[Before-and-after object listings]
------------------------------------
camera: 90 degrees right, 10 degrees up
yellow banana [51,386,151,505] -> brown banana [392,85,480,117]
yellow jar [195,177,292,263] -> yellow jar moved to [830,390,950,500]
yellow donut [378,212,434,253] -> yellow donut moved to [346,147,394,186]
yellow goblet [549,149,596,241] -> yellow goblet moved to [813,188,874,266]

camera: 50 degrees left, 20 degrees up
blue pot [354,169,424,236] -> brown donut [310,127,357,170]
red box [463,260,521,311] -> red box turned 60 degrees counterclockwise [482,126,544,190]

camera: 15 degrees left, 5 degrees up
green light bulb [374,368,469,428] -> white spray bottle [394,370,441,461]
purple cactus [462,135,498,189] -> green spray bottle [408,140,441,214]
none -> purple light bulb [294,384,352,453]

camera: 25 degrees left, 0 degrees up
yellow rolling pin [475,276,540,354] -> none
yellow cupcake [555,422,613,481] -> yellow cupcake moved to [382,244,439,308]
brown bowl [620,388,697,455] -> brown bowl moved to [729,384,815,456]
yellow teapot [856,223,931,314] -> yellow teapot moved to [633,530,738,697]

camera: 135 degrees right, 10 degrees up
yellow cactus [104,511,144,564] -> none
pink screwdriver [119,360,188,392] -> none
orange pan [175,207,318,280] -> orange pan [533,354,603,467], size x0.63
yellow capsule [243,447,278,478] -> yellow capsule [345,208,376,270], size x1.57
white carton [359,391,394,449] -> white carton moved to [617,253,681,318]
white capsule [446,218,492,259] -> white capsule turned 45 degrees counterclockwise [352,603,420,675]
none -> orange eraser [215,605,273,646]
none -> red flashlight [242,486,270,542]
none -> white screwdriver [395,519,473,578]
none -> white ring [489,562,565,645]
------------------------------------
> _To do_
The response should contain only a verbatim copy of the lines from the line with "camera: 25 degrees left, 0 degrees up" to the final line of the records.

> _Response for this exercise_
camera: 25 degrees left, 0 degrees up
yellow rolling pin [475,276,540,354] -> none
yellow cupcake [555,422,613,481] -> yellow cupcake moved to [382,244,439,308]
brown bowl [620,388,697,455] -> brown bowl moved to [729,384,815,456]
yellow teapot [856,223,931,314] -> yellow teapot moved to [633,530,738,697]

camera: 135 degrees right, 10 degrees up
yellow cactus [104,511,144,564] -> none
pink screwdriver [119,360,188,392] -> none
orange pan [175,207,318,280] -> orange pan [533,354,603,467], size x0.63
yellow capsule [243,447,278,478] -> yellow capsule [345,208,376,270], size x1.57
white carton [359,391,394,449] -> white carton moved to [617,253,681,318]
white capsule [446,218,492,259] -> white capsule turned 45 degrees counterclockwise [352,603,420,675]
none -> orange eraser [215,605,273,646]
none -> red flashlight [242,486,270,542]
none -> white screwdriver [395,519,473,578]
none -> white ring [489,562,565,645]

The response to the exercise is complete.